- _Records from a data source_:
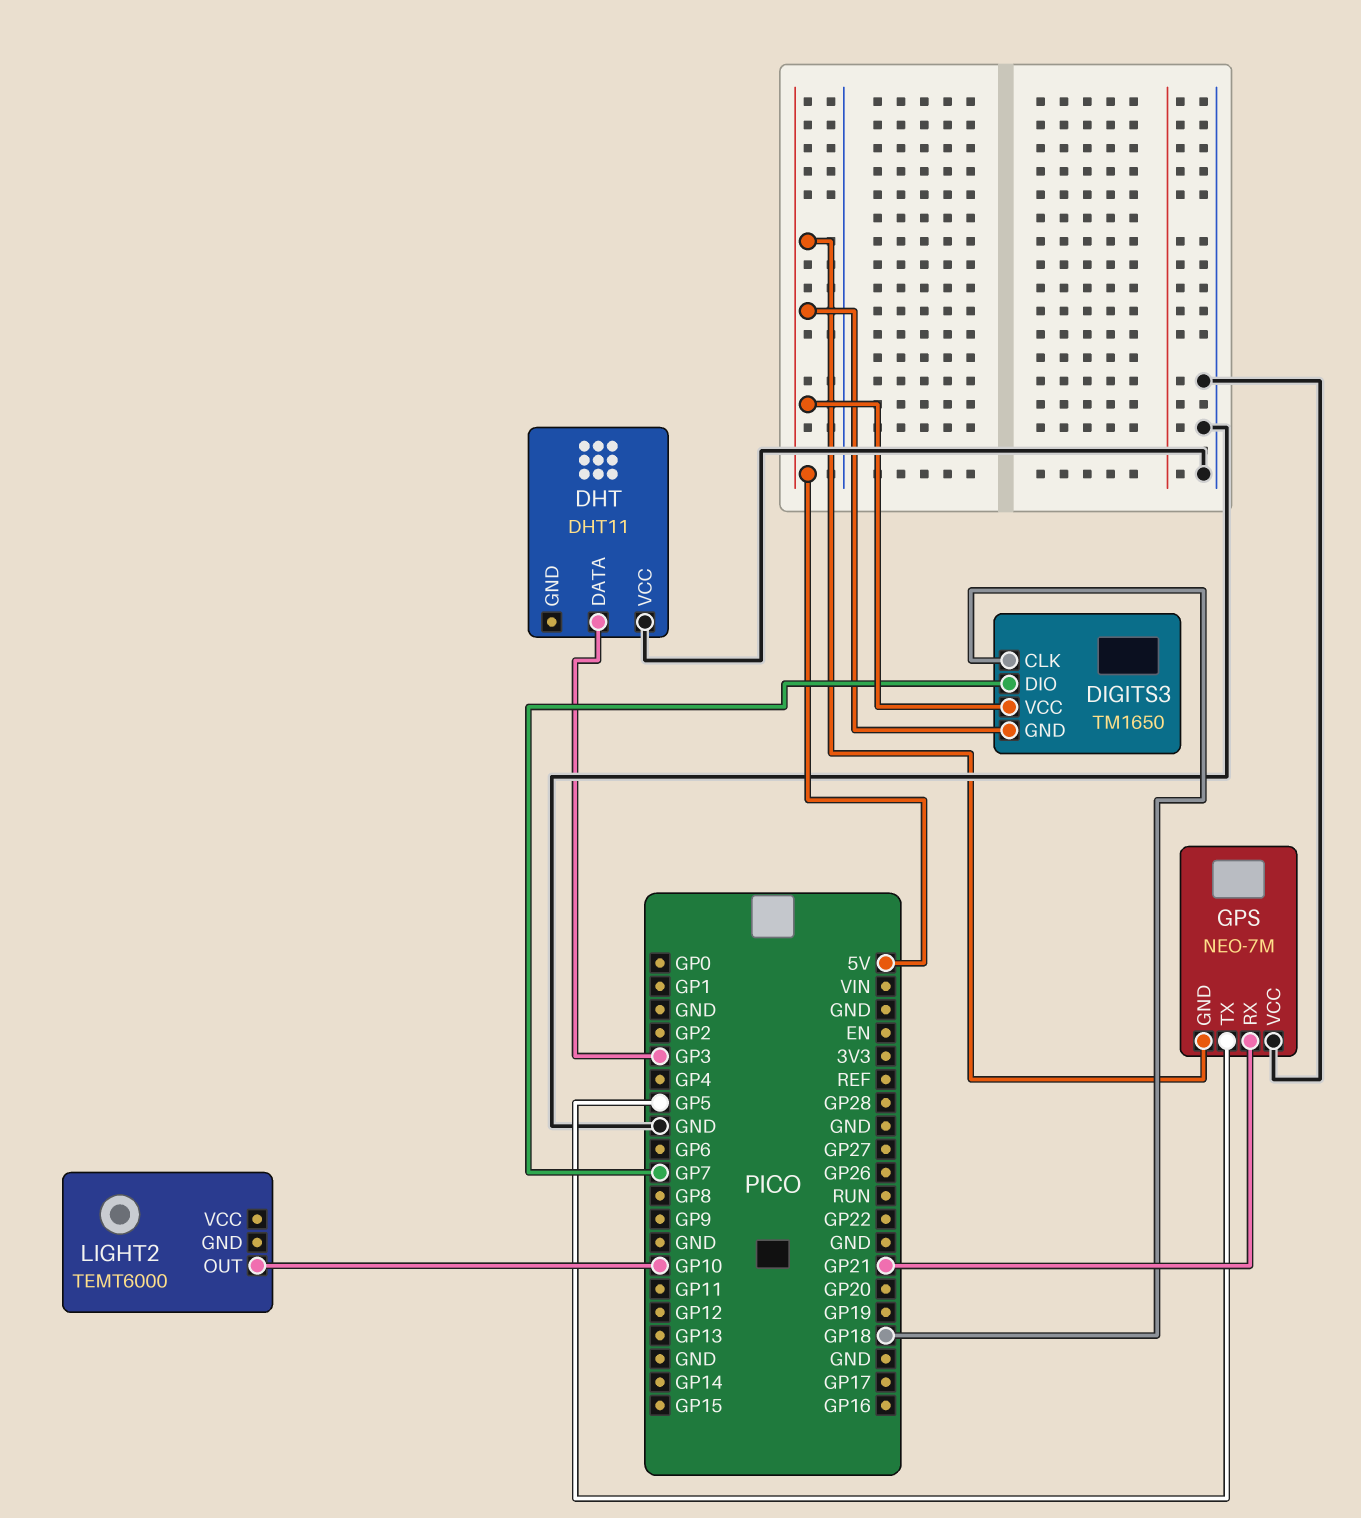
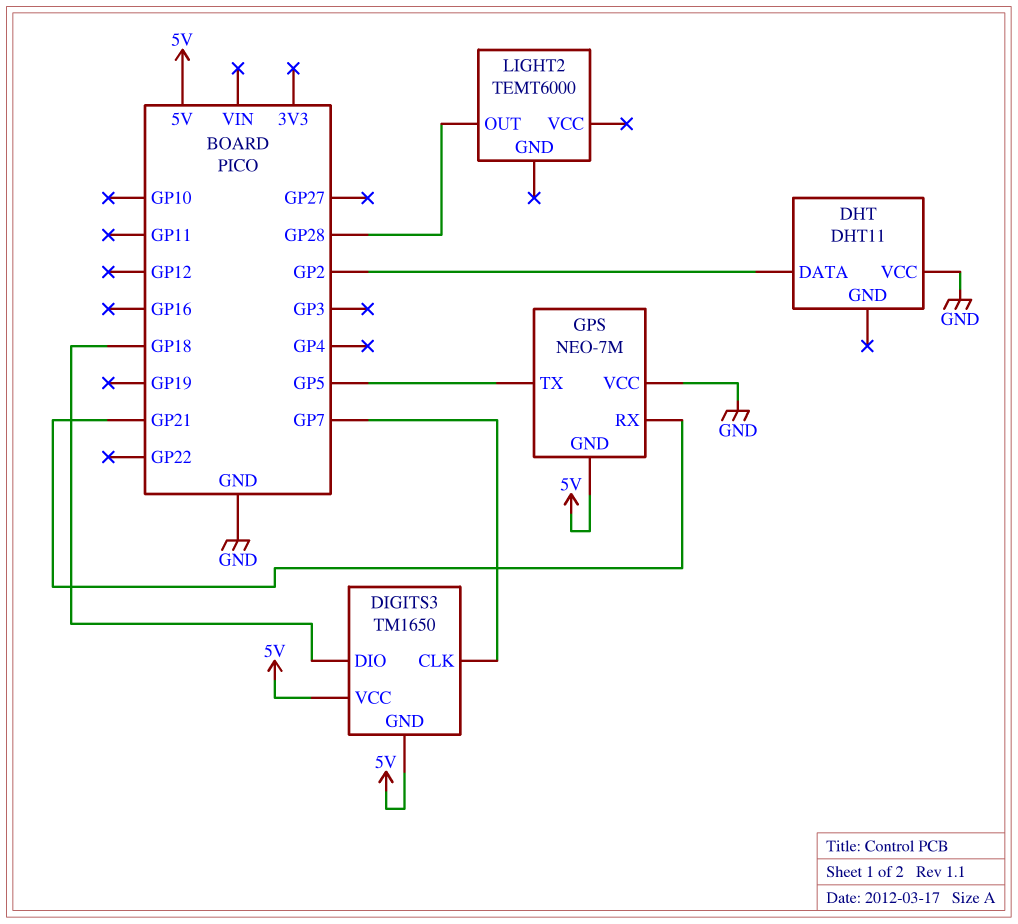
DHT pin DATA: GP3 -> GP2
DIGITS3 pin CLK: GP18 -> GP7
DIGITS3 pin DIO: GP7 -> GP18
LIGHT2 pin OUT: GP10 -> GP28

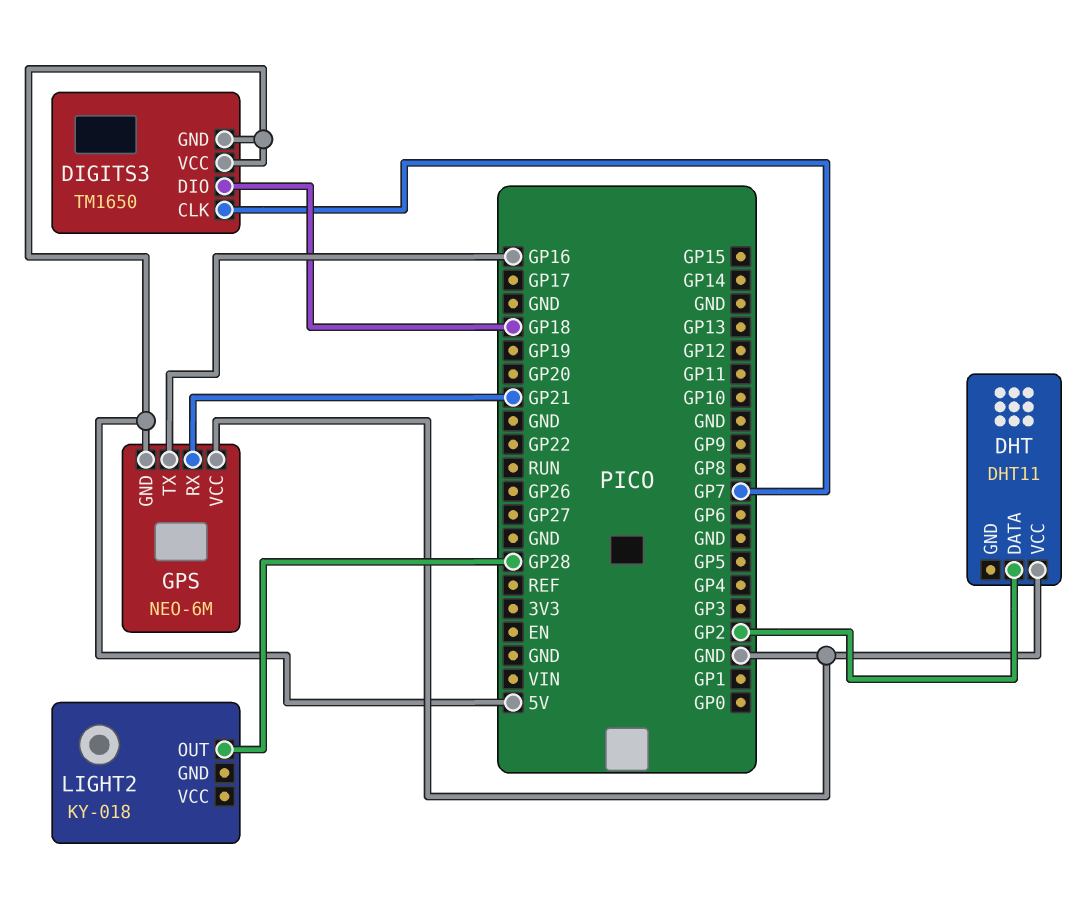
GPS: NEO-7M -> NEO-6M
GPS pin TX: GP5 -> GP16
LIGHT2: TEMT6000 -> KY-018

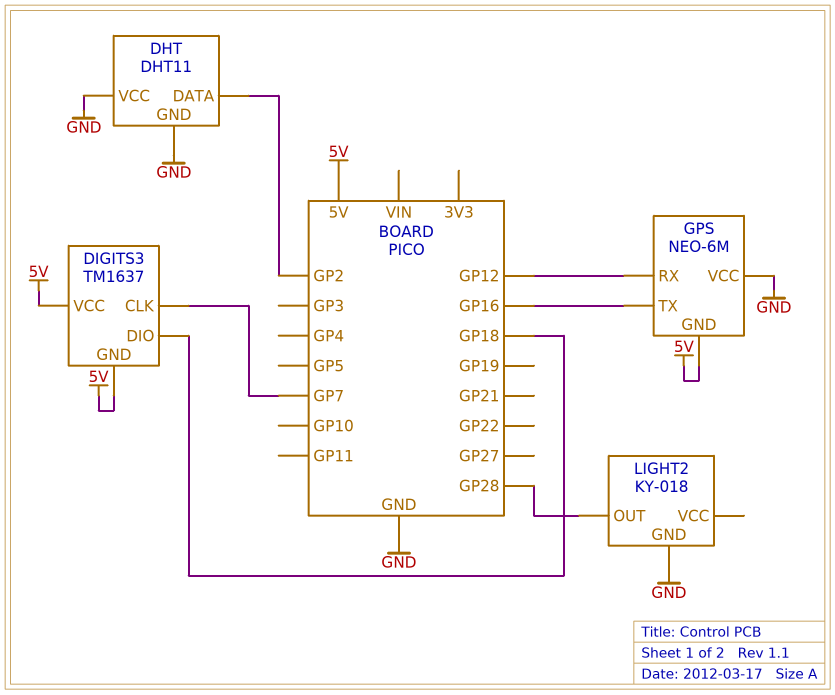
DHT pin GND: none -> GND
DIGITS3: TM1650 -> TM1637
GPS pin RX: GP21 -> GP12
LIGHT2 pin GND: none -> GND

- _ACTION ITEM_:
Write out the data above in full and exactly, but without the pictures.

- _SOLUTION BELOW_:
DHT pin DATA: GP3 -> GP2
DIGITS3 pin CLK: GP18 -> GP7
DIGITS3 pin DIO: GP7 -> GP18
LIGHT2 pin OUT: GP10 -> GP28

GPS: NEO-7M -> NEO-6M
GPS pin TX: GP5 -> GP16
LIGHT2: TEMT6000 -> KY-018

DHT pin GND: none -> GND
DIGITS3: TM1650 -> TM1637
GPS pin RX: GP21 -> GP12
LIGHT2 pin GND: none -> GND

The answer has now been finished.